[Dataset excerpts]
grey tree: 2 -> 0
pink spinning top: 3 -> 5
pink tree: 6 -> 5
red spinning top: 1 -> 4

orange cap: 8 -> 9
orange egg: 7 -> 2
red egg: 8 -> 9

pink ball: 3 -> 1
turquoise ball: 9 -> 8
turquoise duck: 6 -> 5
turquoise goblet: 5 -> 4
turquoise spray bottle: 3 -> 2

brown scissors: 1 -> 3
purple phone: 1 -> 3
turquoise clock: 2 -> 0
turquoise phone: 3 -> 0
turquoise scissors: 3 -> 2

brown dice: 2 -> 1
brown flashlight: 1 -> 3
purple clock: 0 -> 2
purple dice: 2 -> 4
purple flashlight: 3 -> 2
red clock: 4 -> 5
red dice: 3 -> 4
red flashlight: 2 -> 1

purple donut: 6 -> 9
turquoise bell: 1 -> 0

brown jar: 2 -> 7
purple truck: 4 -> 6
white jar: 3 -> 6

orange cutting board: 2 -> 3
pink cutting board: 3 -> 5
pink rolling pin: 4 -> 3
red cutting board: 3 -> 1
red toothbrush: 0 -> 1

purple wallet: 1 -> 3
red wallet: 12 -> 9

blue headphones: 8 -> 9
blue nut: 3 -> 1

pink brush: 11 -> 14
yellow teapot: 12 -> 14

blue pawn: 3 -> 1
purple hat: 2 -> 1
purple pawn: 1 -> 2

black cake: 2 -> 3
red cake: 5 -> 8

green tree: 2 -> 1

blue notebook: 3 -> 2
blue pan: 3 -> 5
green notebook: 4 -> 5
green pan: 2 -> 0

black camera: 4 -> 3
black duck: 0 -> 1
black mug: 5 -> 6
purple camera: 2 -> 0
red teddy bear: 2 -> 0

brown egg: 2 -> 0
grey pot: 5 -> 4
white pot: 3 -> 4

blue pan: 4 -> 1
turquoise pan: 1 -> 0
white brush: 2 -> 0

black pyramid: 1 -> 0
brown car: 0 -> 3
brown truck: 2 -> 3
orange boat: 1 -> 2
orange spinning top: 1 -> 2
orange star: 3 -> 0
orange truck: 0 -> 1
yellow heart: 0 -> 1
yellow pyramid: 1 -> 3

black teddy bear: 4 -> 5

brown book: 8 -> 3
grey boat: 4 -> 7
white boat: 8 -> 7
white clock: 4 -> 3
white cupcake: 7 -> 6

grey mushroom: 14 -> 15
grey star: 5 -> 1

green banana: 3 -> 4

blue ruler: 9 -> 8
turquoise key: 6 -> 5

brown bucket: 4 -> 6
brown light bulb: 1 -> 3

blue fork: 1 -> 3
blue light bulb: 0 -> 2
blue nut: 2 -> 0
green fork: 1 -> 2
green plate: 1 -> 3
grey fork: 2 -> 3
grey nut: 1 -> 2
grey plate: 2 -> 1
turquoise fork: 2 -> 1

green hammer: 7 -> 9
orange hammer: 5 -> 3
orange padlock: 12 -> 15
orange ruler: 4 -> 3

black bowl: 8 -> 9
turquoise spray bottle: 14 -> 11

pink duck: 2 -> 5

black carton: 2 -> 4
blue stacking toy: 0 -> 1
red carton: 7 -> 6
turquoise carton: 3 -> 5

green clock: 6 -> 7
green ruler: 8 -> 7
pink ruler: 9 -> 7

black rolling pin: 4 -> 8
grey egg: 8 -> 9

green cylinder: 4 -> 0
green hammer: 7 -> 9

=== Exercise prompt ===
List every line above that contains the word "rolling".

=== Answer section ===
pink rolling pin: 4 -> 3
black rolling pin: 4 -> 8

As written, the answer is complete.